*Action item*. Find and copy the lines in the records beneath this task that contain the word "insert".

────────────────────────────────────────

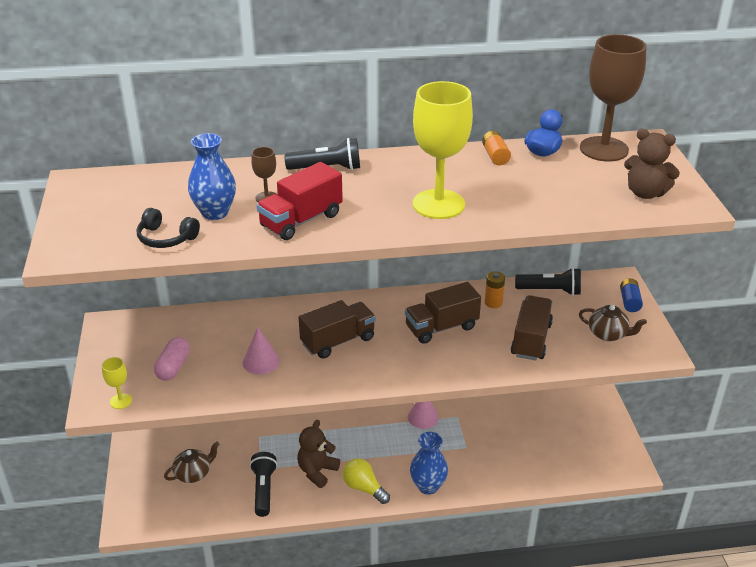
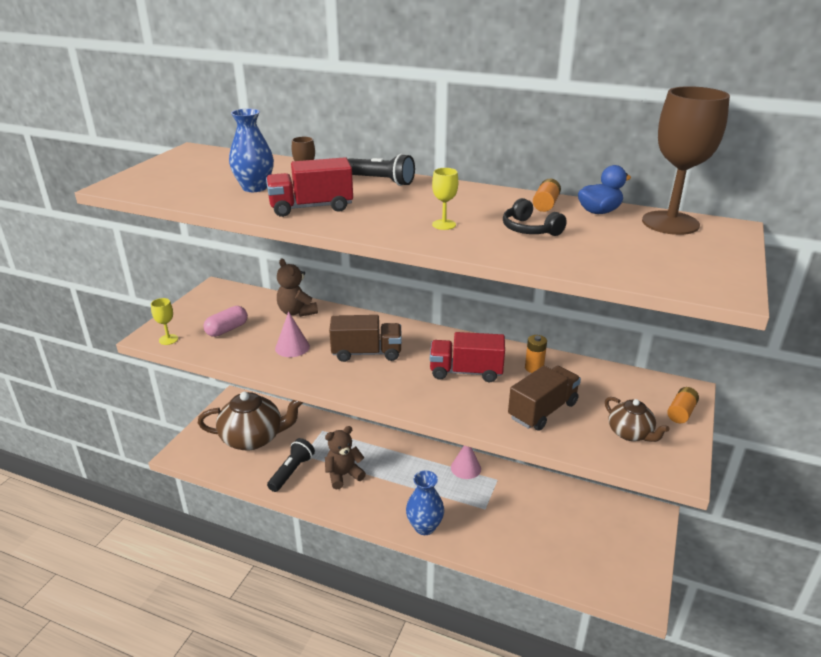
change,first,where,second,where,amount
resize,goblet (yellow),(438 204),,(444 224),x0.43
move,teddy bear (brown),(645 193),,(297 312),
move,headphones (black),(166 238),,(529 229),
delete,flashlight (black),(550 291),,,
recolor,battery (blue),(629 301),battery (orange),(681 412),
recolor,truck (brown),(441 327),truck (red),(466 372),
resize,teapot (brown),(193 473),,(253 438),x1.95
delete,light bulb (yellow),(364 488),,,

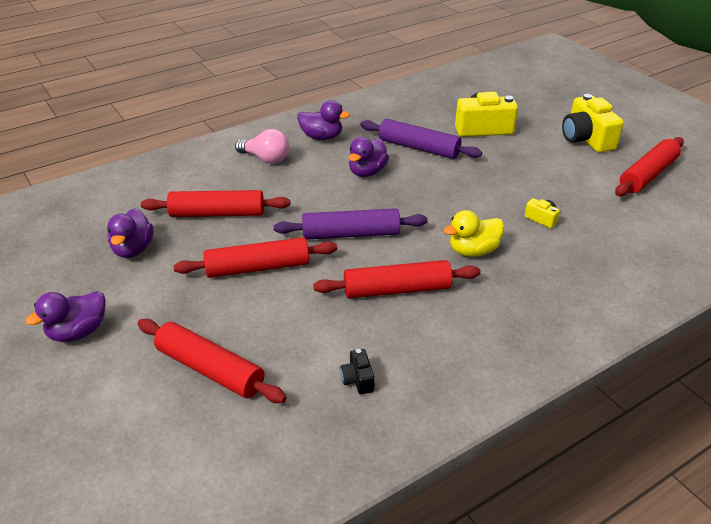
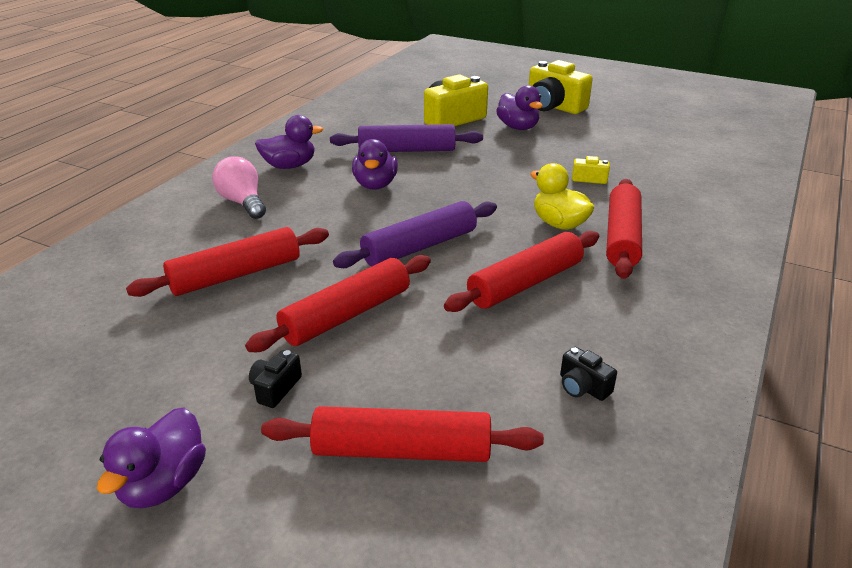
change,first,where,second,where,amount
rotate,light bulb (pink),(266 159),,(242 202),120 degrees counterclockwise
move,rolling pin (red),(648 175),,(622 237),
move,duck (purple),(133 249),,(518 127),
rotate,duck (yellow),(473 251),,(559 224),105 degrees clockwise
insert,,,camera (black),(275 388),

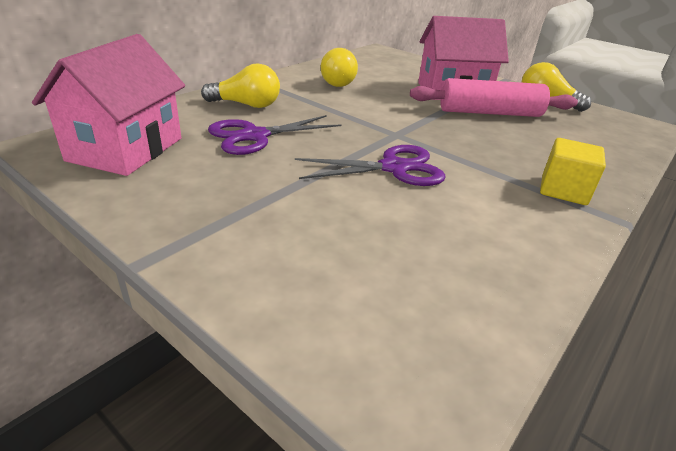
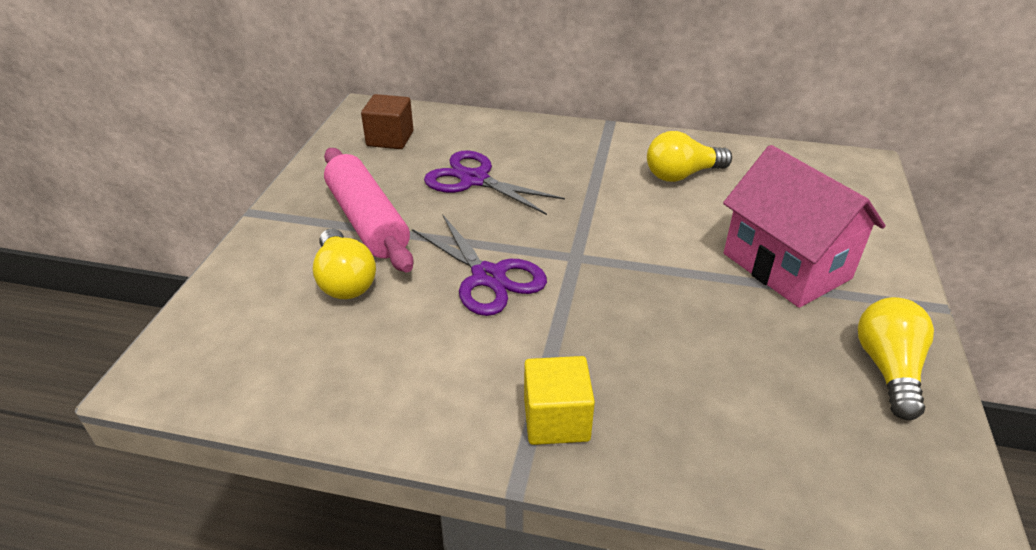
change,first,where,second,where,amount
replace,house (pink),(126 149),cube (brown),(390 139),
move,light bulb (yellow),(246 105),,(345 280),
move,rolling pin (pink),(489 113),,(367 221),

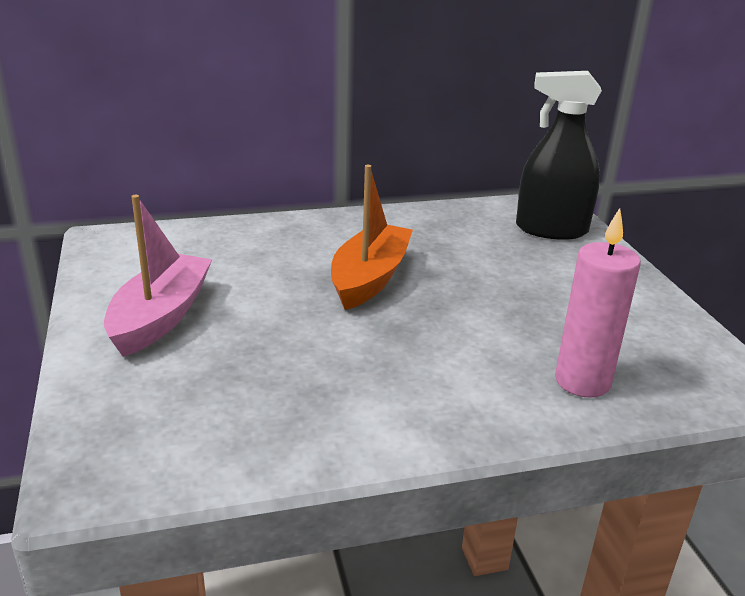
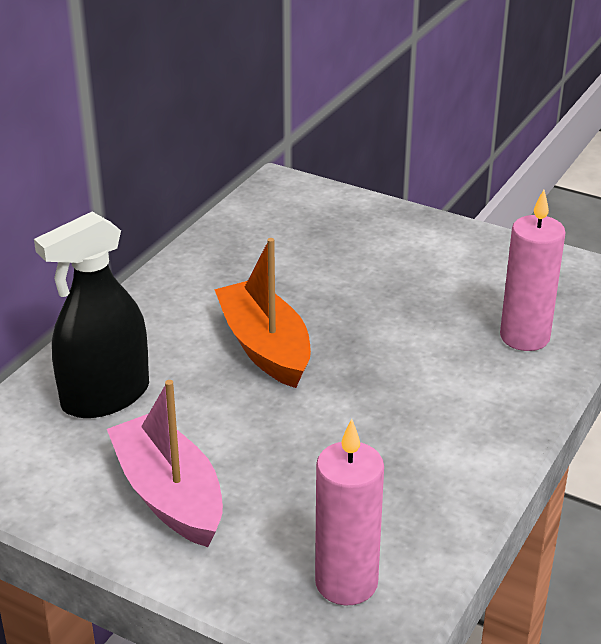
change,first,where,second,where,amount
move,spray bottle (black),(551 229),,(105 396),
insert,,,candle (pink),(346 583),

────────────────────────────────────────

*Output below*.
insert,,,camera (black),(275 388),
insert,,,candle (pink),(346 583),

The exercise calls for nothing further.